== What you are asked to do ==
Set down all of the entries word for word, omitting the images they contain.

== Exercise data ==
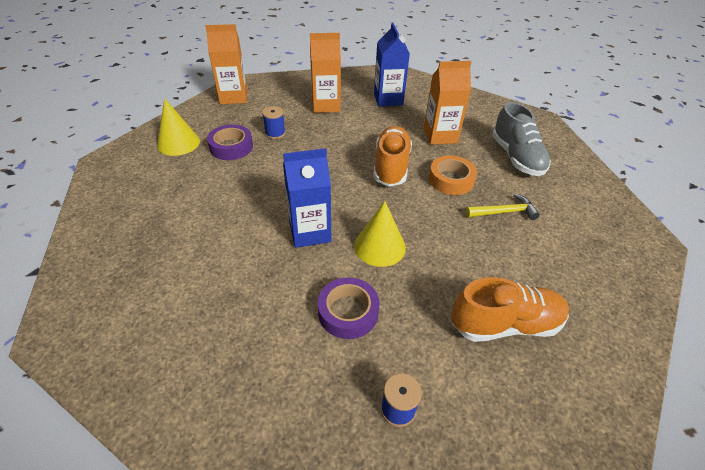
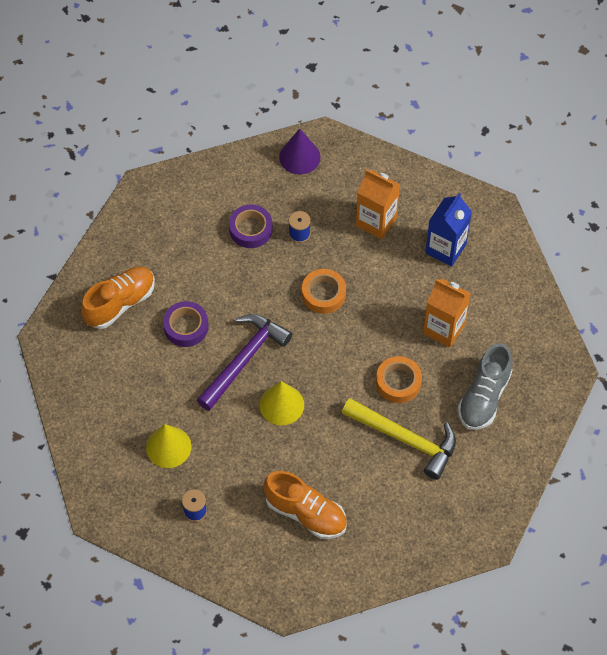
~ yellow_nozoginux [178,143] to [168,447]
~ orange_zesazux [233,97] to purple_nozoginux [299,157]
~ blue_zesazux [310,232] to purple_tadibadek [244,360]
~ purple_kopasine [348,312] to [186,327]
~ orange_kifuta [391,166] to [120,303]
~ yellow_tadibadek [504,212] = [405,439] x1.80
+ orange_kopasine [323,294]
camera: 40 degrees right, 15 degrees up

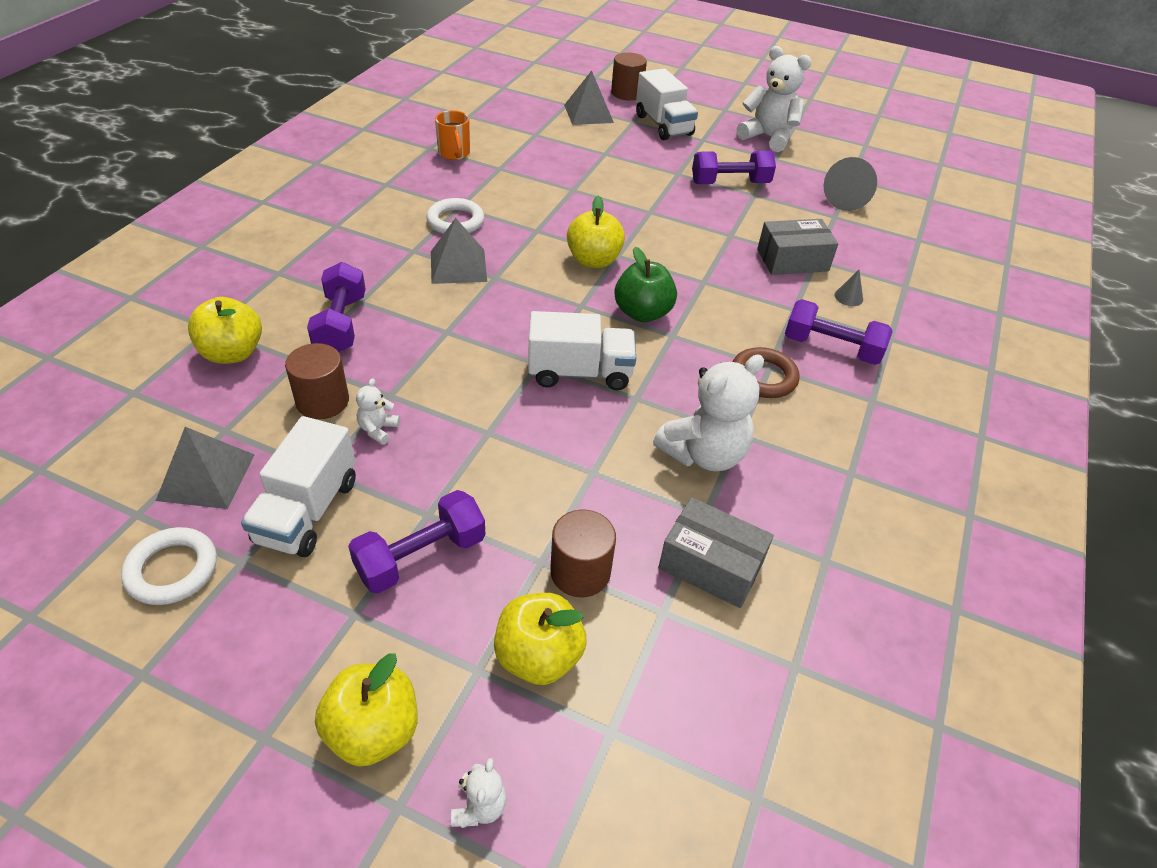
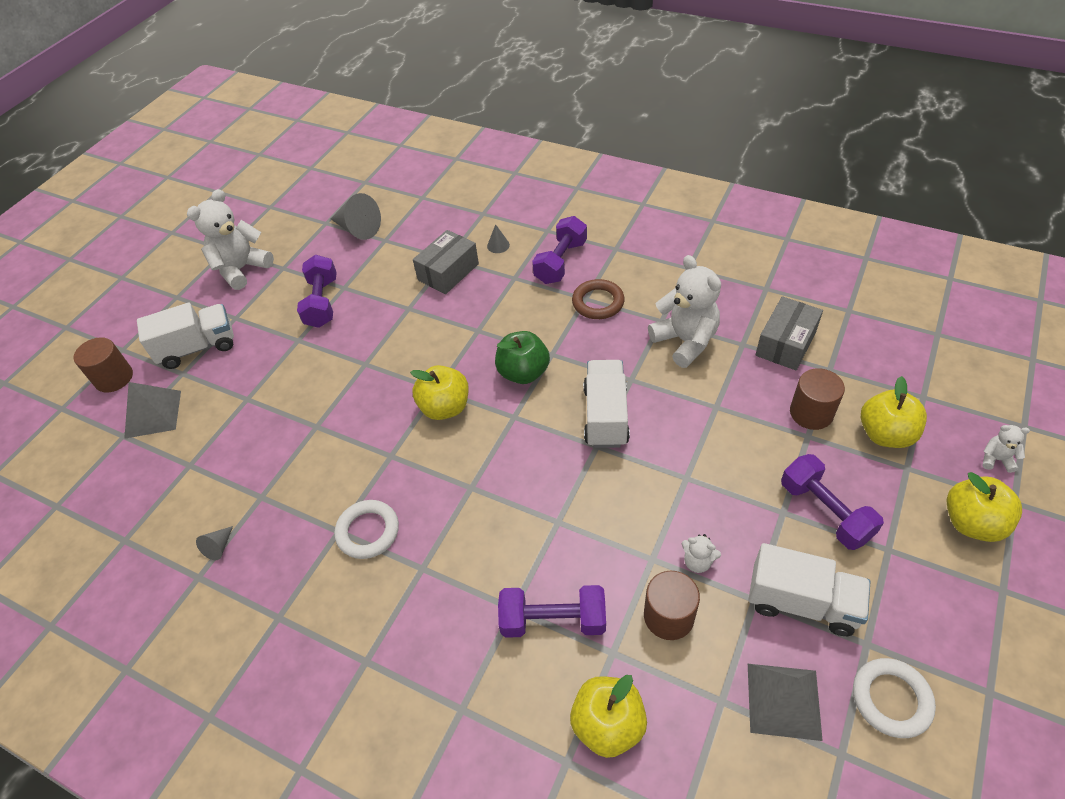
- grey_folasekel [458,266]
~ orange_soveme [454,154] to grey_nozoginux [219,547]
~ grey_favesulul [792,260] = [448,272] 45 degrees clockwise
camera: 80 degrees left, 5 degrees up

== Response to this task ==
~ yellow_nozoginux [178,143] to [168,447]
~ orange_zesazux [233,97] to purple_nozoginux [299,157]
~ blue_zesazux [310,232] to purple_tadibadek [244,360]
~ purple_kopasine [348,312] to [186,327]
~ orange_kifuta [391,166] to [120,303]
~ yellow_tadibadek [504,212] = [405,439] x1.80
+ orange_kopasine [323,294]
camera: 40 degrees right, 15 degrees up

- grey_folasekel [458,266]
~ orange_soveme [454,154] to grey_nozoginux [219,547]
~ grey_favesulul [792,260] = [448,272] 45 degrees clockwise
camera: 80 degrees left, 5 degrees up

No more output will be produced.